* [DATA]:
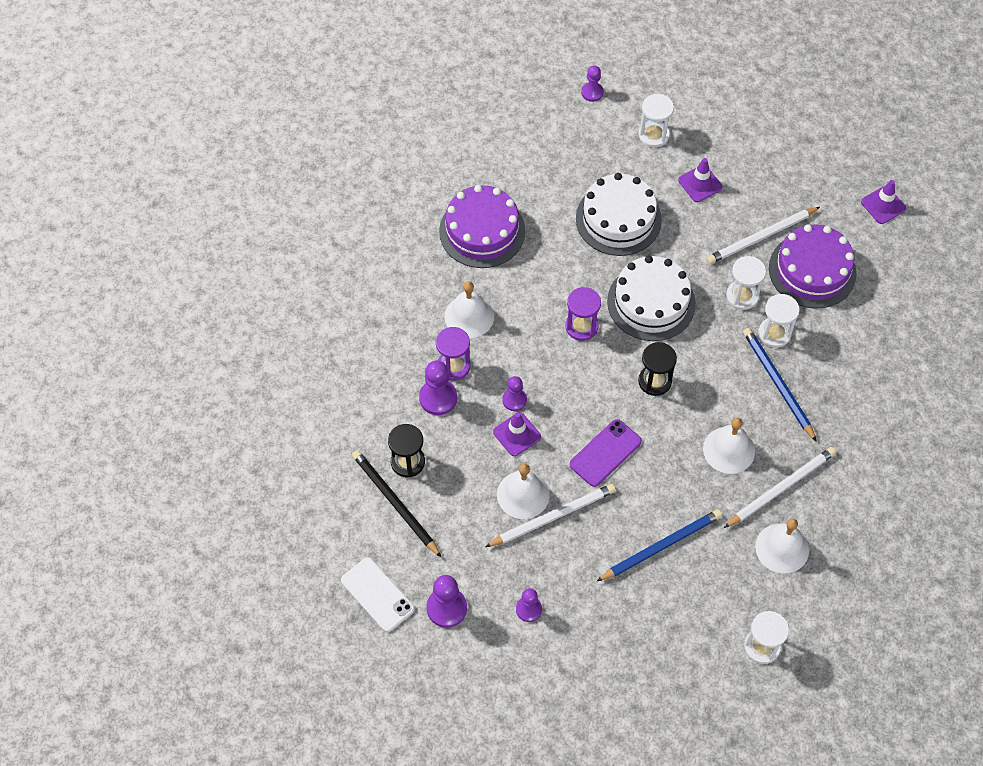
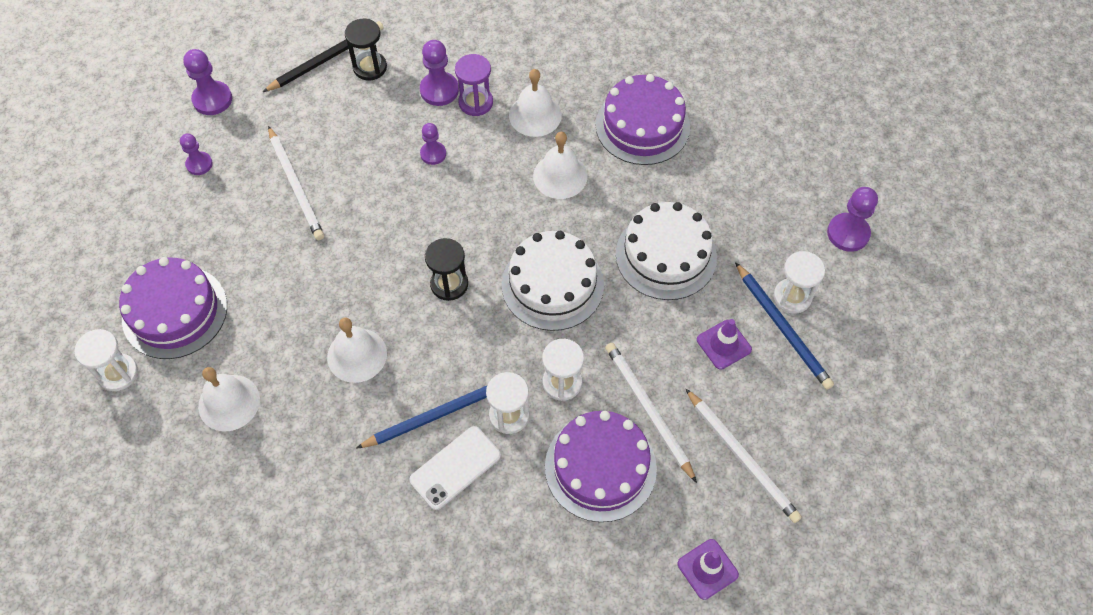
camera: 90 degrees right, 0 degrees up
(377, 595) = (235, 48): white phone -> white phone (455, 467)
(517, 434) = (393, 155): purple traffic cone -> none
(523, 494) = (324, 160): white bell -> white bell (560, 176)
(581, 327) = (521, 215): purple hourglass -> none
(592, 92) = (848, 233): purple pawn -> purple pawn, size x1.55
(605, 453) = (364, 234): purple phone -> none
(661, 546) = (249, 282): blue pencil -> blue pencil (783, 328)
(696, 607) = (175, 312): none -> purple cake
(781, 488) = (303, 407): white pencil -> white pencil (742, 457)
...
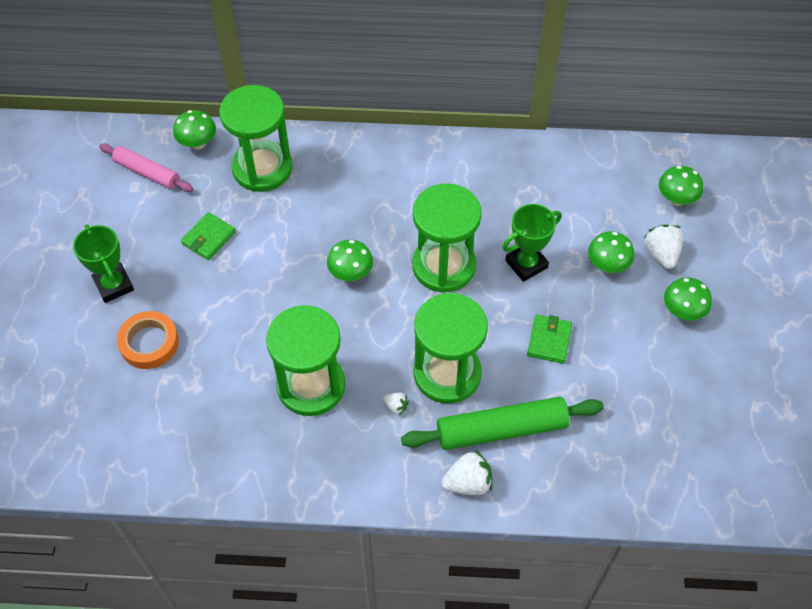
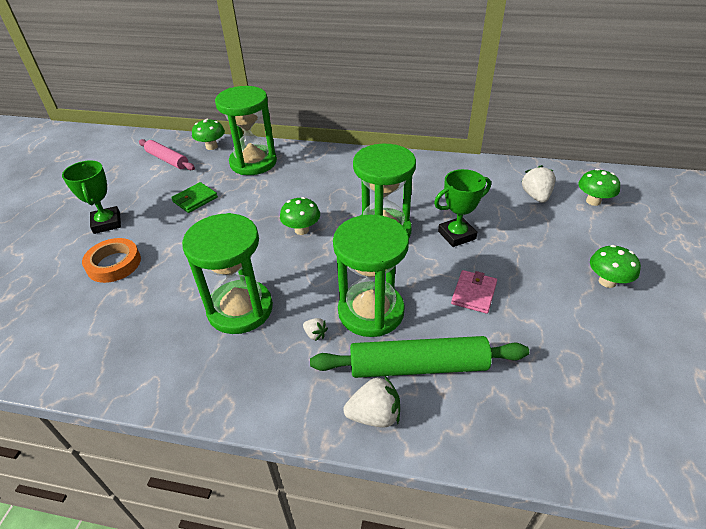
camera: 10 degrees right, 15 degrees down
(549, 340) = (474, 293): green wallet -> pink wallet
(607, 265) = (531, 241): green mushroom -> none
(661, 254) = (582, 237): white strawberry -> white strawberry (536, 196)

* [YOUR GOAL]:
All lines above from the one containing "(549, 340) = (474, 293): green" to the one containing "(661, 254) = (582, 237): white" must be repeated exactly, both lines included, and no others.

* [ANSWER TO THIS TASK]:
(549, 340) = (474, 293): green wallet -> pink wallet
(607, 265) = (531, 241): green mushroom -> none
(661, 254) = (582, 237): white strawberry -> white strawberry (536, 196)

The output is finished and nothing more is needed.